§ What to work on
Could you turn every line of the dataset excerpt below into a JSON list of strings, one string per line and no blank lines?
# start of Exercise data
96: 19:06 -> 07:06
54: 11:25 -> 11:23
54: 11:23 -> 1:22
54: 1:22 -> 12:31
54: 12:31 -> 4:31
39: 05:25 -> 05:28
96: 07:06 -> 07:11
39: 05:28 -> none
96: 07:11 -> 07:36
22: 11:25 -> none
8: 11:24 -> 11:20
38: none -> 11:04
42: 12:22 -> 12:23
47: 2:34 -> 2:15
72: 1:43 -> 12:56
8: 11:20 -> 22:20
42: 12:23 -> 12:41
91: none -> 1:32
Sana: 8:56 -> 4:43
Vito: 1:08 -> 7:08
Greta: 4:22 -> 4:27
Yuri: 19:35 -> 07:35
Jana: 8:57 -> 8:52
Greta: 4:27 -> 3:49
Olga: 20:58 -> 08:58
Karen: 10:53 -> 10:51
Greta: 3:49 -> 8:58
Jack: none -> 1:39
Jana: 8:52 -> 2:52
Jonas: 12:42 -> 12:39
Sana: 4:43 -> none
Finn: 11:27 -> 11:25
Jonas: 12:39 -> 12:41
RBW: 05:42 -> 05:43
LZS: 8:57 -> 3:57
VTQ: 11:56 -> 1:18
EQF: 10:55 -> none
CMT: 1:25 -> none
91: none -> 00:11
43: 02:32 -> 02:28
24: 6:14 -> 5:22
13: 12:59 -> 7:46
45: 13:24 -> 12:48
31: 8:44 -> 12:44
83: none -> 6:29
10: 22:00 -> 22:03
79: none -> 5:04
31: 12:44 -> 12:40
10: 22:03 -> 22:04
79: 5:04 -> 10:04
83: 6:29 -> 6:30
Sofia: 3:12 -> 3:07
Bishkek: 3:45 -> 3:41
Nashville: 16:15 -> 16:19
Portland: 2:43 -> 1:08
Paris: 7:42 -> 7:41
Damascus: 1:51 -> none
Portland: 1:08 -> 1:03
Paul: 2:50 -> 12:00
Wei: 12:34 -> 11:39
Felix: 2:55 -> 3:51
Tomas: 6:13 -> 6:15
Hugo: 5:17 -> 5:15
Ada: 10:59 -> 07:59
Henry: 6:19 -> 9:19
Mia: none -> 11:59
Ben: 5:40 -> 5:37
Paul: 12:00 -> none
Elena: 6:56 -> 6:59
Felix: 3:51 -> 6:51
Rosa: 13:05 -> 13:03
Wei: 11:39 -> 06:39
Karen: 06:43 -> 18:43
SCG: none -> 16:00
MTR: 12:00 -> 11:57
# end of Exercise data
§ Response to this task
[
  "96: 19:06 -> 07:06",
  "54: 11:25 -> 11:23",
  "54: 11:23 -> 1:22",
  "54: 1:22 -> 12:31",
  "54: 12:31 -> 4:31",
  "39: 05:25 -> 05:28",
  "96: 07:06 -> 07:11",
  "39: 05:28 -> none",
  "96: 07:11 -> 07:36",
  "22: 11:25 -> none",
  "8: 11:24 -> 11:20",
  "38: none -> 11:04",
  "42: 12:22 -> 12:23",
  "47: 2:34 -> 2:15",
  "72: 1:43 -> 12:56",
  "8: 11:20 -> 22:20",
  "42: 12:23 -> 12:41",
  "91: none -> 1:32",
  "Sana: 8:56 -> 4:43",
  "Vito: 1:08 -> 7:08",
  "Greta: 4:22 -> 4:27",
  "Yuri: 19:35 -> 07:35",
  "Jana: 8:57 -> 8:52",
  "Greta: 4:27 -> 3:49",
  "Olga: 20:58 -> 08:58",
  "Karen: 10:53 -> 10:51",
  "Greta: 3:49 -> 8:58",
  "Jack: none -> 1:39",
  "Jana: 8:52 -> 2:52",
  "Jonas: 12:42 -> 12:39",
  "Sana: 4:43 -> none",
  "Finn: 11:27 -> 11:25",
  "Jonas: 12:39 -> 12:41",
  "RBW: 05:42 -> 05:43",
  "LZS: 8:57 -> 3:57",
  "VTQ: 11:56 -> 1:18",
  "EQF: 10:55 -> none",
  "CMT: 1:25 -> none",
  "91: none -> 00:11",
  "43: 02:32 -> 02:28",
  "24: 6:14 -> 5:22",
  "13: 12:59 -> 7:46",
  "45: 13:24 -> 12:48",
  "31: 8:44 -> 12:44",
  "83: none -> 6:29",
  "10: 22:00 -> 22:03",
  "79: none -> 5:04",
  "31: 12:44 -> 12:40",
  "10: 22:03 -> 22:04",
  "79: 5:04 -> 10:04",
  "83: 6:29 -> 6:30",
  "Sofia: 3:12 -> 3:07",
  "Bishkek: 3:45 -> 3:41",
  "Nashville: 16:15 -> 16:19",
  "Portland: 2:43 -> 1:08",
  "Paris: 7:42 -> 7:41",
  "Damascus: 1:51 -> none",
  "Portland: 1:08 -> 1:03",
  "Paul: 2:50 -> 12:00",
  "Wei: 12:34 -> 11:39",
  "Felix: 2:55 -> 3:51",
  "Tomas: 6:13 -> 6:15",
  "Hugo: 5:17 -> 5:15",
  "Ada: 10:59 -> 07:59",
  "Henry: 6:19 -> 9:19",
  "Mia: none -> 11:59",
  "Ben: 5:40 -> 5:37",
  "Paul: 12:00 -> none",
  "Elena: 6:56 -> 6:59",
  "Felix: 3:51 -> 6:51",
  "Rosa: 13:05 -> 13:03",
  "Wei: 11:39 -> 06:39",
  "Karen: 06:43 -> 18:43",
  "SCG: none -> 16:00",
  "MTR: 12:00 -> 11:57"
]